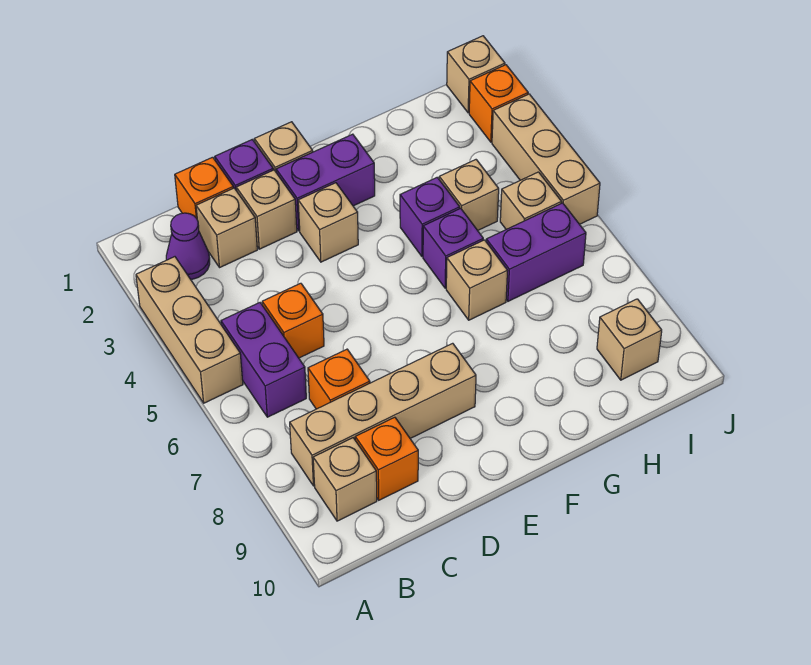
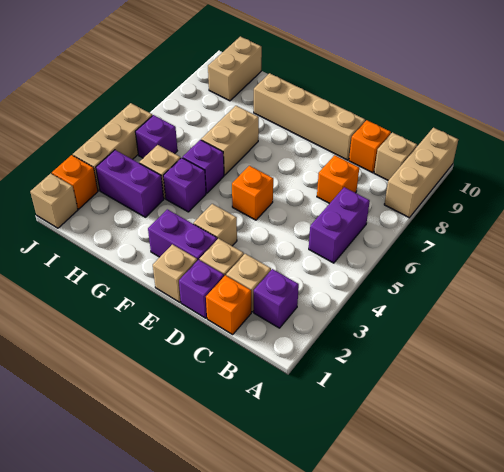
tan brick A3:A5 level 1 -> tan brick A8:A10 level 1
purple cone B2 level 1 -> purple brick B2 level 1
tan brick B8:E8 level 1 -> tan brick D9:G9 level 1
orange brick C5 level 1 -> orange brick E5 level 1
tan brick G6 level 1 -> tan brick G6:G7 level 1
purple brick H6:I6 level 1 -> purple brick H3:I3 level 1
tan brick I5 level 1 -> purple brick I5 level 1
tan brick I9 level 1 -> tan brick I9:I10 level 1

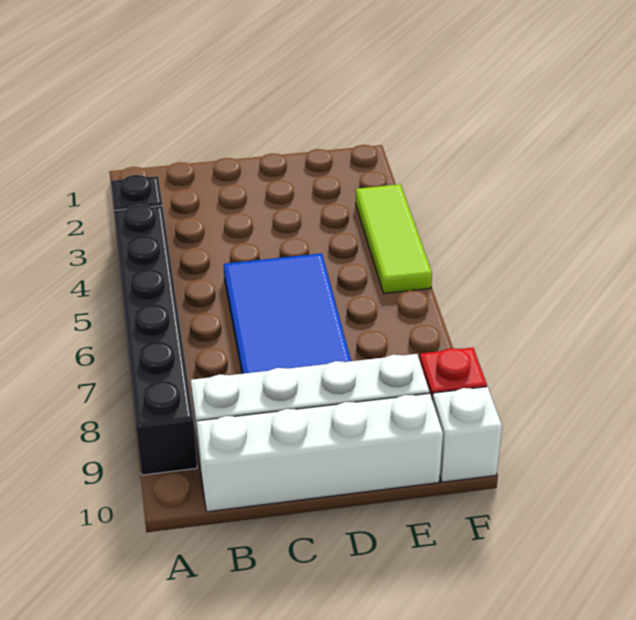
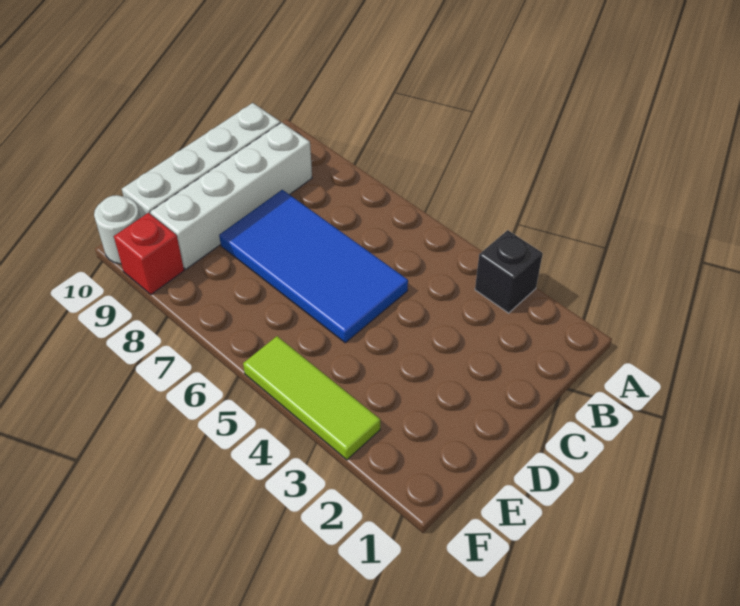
black brick A4:A9 level 1 -> none
white brick F10 level 1 -> white round brick F10 level 1

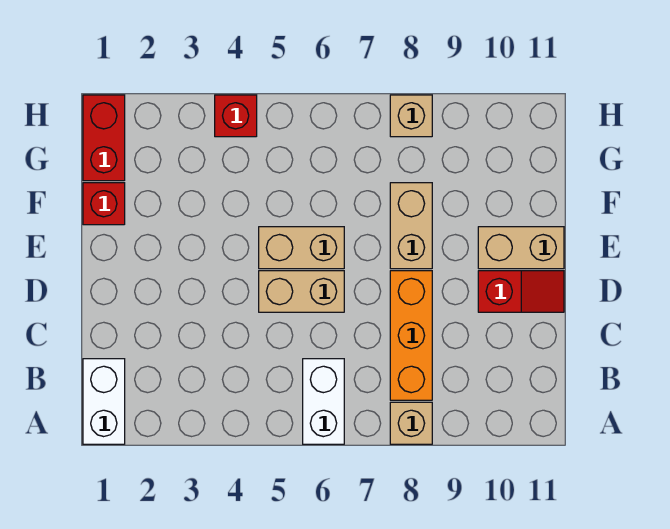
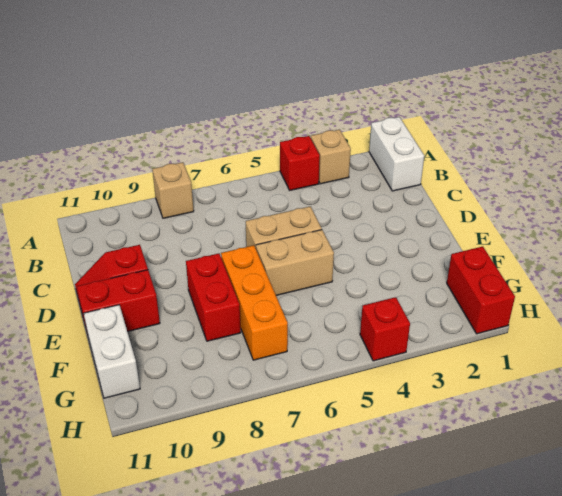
white brick A6:B6 level 1 -> white brick F11:G11 level 1
orange brick B8:D8 level 1 -> orange brick E7:G7 level 1
tan brick E8:F8 level 1 -> red brick E8:F8 level 1
tan brick E10:E11 level 1 -> red brick E10:E11 level 1
red brick F1 level 1 -> red brick A4 level 1
tan brick H8 level 1 -> tan brick A3 level 1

# # #

* ASSIGNED TASK
Could you output the lines above exactly, with no pictures included?

* SOLUTION FOR THIS EXERCISE
tan brick A3:A5 level 1 -> tan brick A8:A10 level 1
purple cone B2 level 1 -> purple brick B2 level 1
tan brick B8:E8 level 1 -> tan brick D9:G9 level 1
orange brick C5 level 1 -> orange brick E5 level 1
tan brick G6 level 1 -> tan brick G6:G7 level 1
purple brick H6:I6 level 1 -> purple brick H3:I3 level 1
tan brick I5 level 1 -> purple brick I5 level 1
tan brick I9 level 1 -> tan brick I9:I10 level 1

black brick A4:A9 level 1 -> none
white brick F10 level 1 -> white round brick F10 level 1

white brick A6:B6 level 1 -> white brick F11:G11 level 1
orange brick B8:D8 level 1 -> orange brick E7:G7 level 1
tan brick E8:F8 level 1 -> red brick E8:F8 level 1
tan brick E10:E11 level 1 -> red brick E10:E11 level 1
red brick F1 level 1 -> red brick A4 level 1
tan brick H8 level 1 -> tan brick A3 level 1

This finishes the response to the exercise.